Version difference data:
= = = =

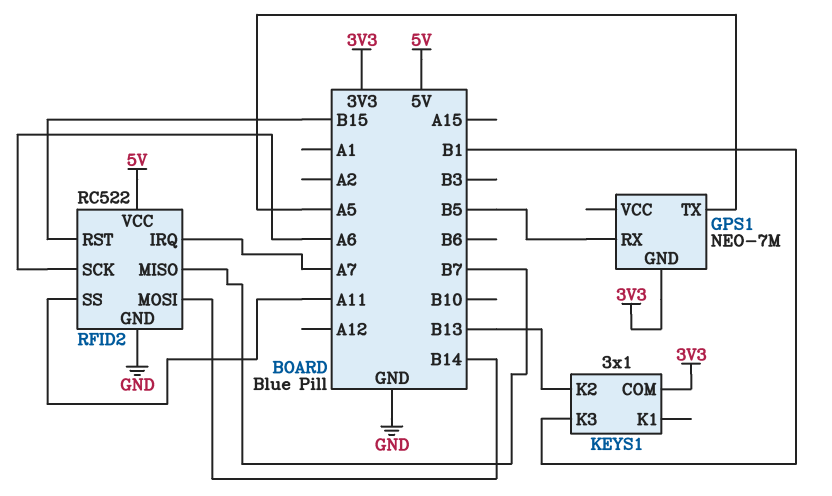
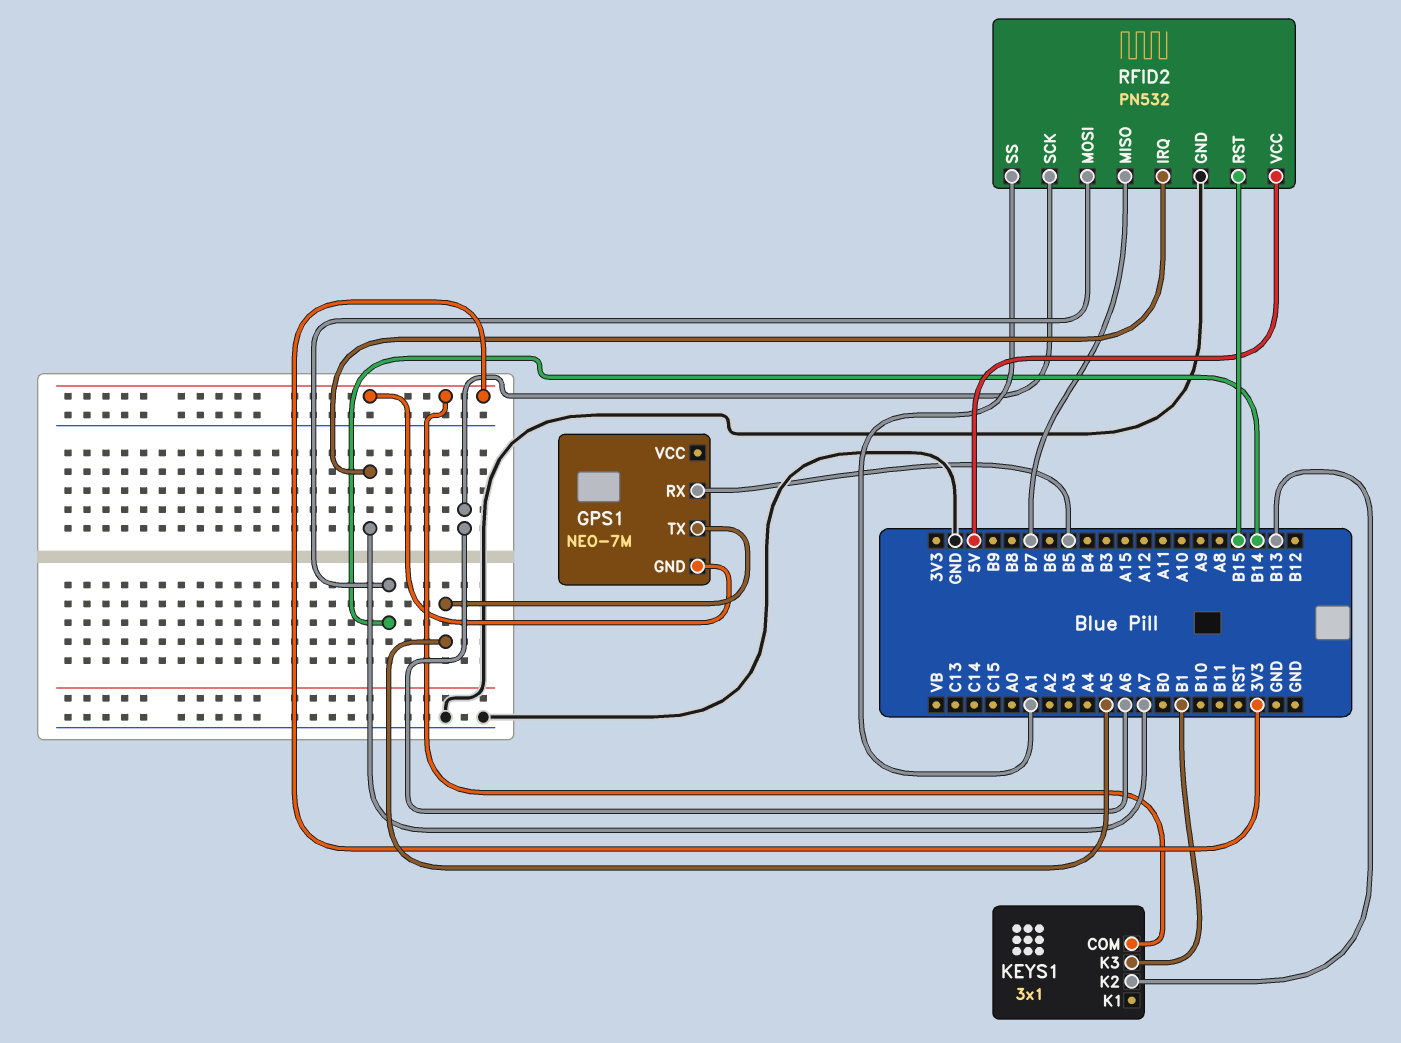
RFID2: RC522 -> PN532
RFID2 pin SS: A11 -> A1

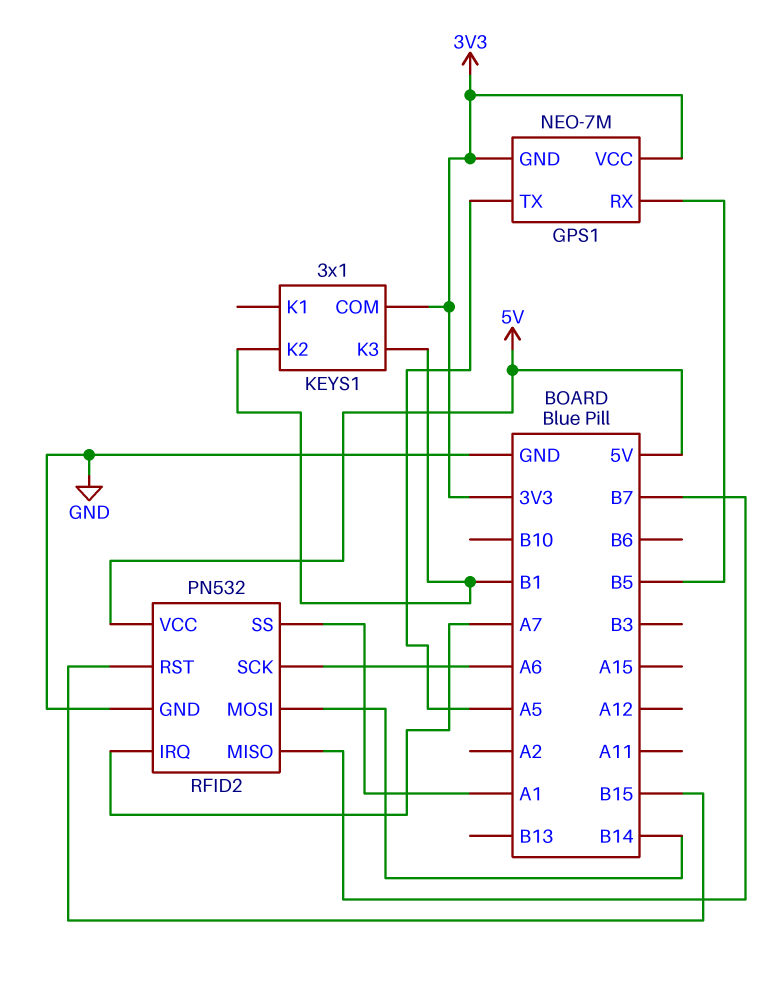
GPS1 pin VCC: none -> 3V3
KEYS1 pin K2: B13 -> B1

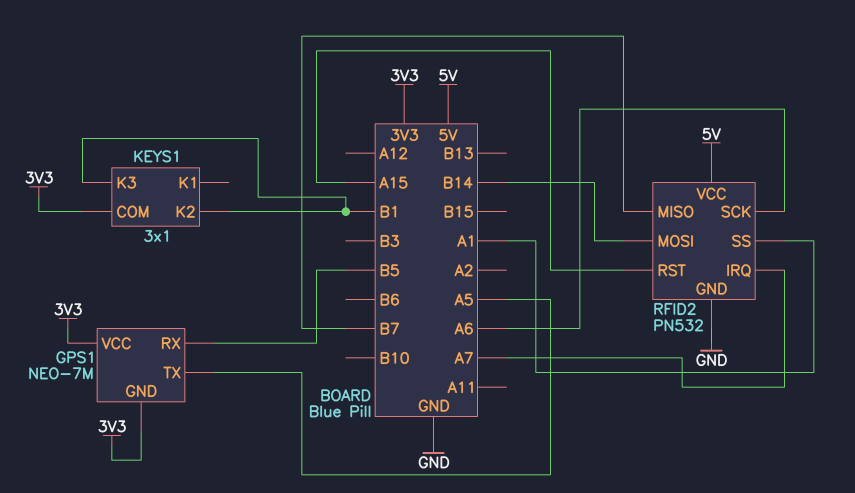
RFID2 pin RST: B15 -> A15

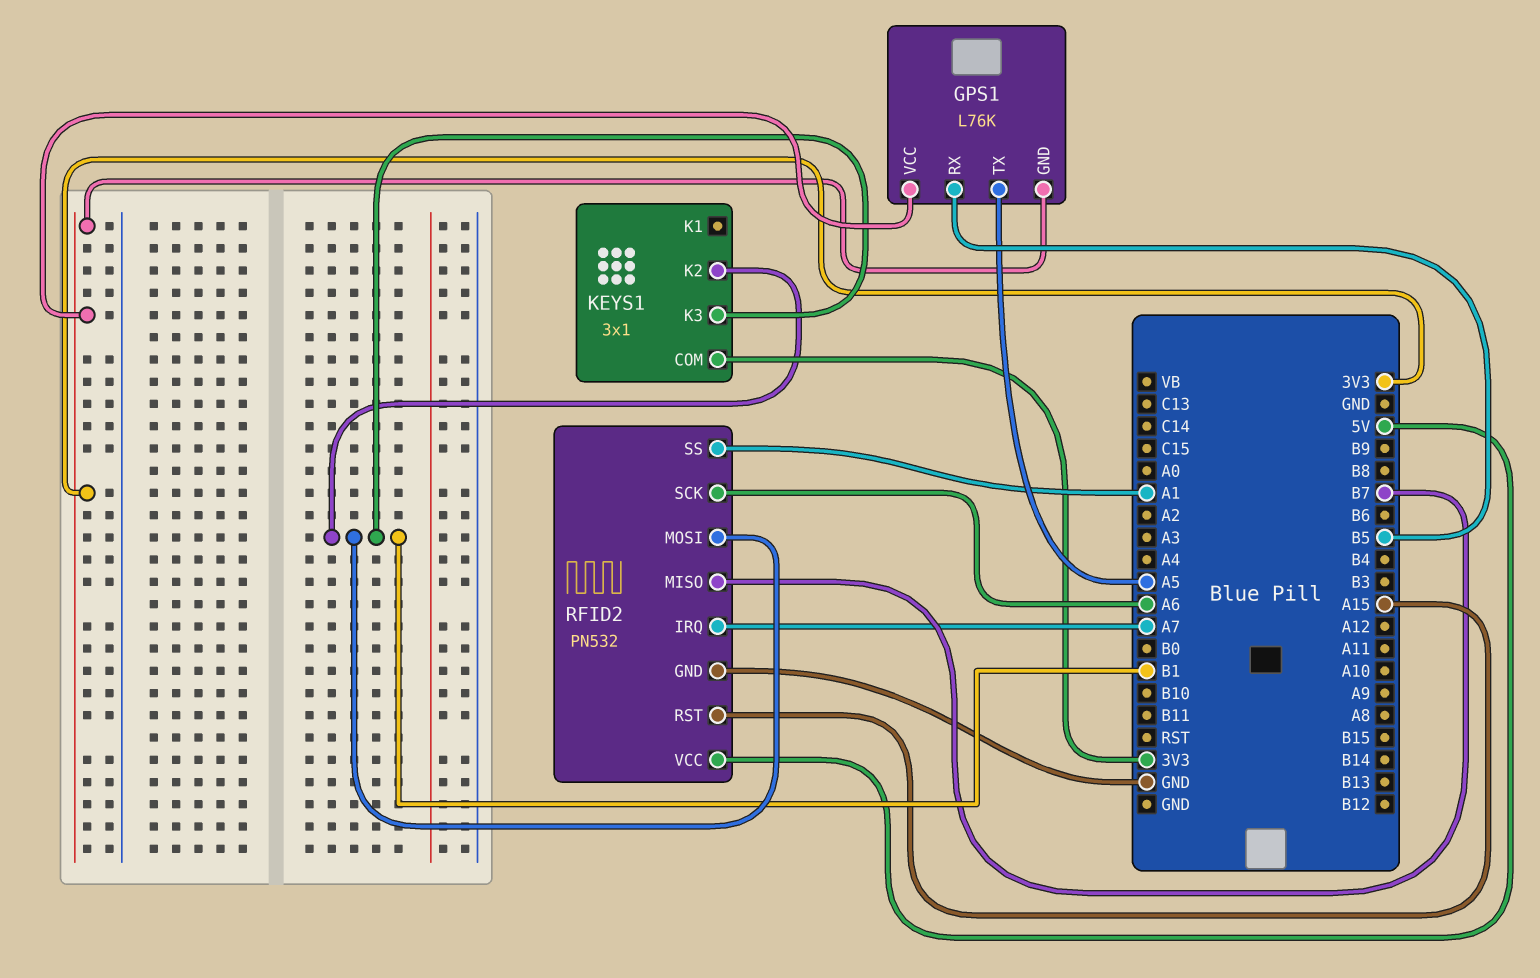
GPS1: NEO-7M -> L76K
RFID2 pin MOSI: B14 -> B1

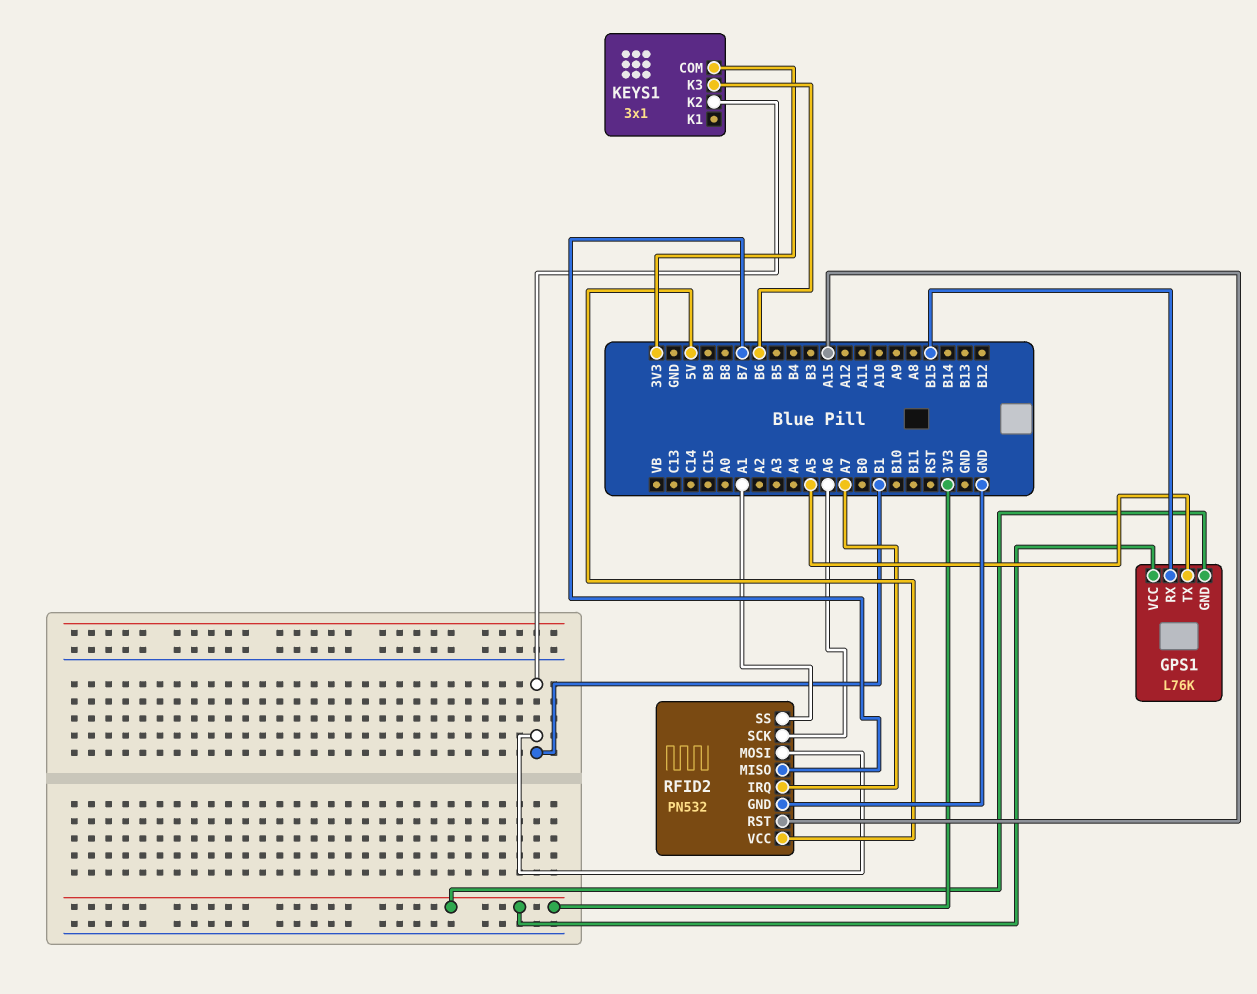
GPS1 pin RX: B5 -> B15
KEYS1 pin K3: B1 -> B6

= = = =

What you should do:
Above are the records; reproduce them exactly and leave out the pictures.

Answer box:
RFID2: RC522 -> PN532
RFID2 pin SS: A11 -> A1

GPS1 pin VCC: none -> 3V3
KEYS1 pin K2: B13 -> B1

RFID2 pin RST: B15 -> A15

GPS1: NEO-7M -> L76K
RFID2 pin MOSI: B14 -> B1

GPS1 pin RX: B5 -> B15
KEYS1 pin K3: B1 -> B6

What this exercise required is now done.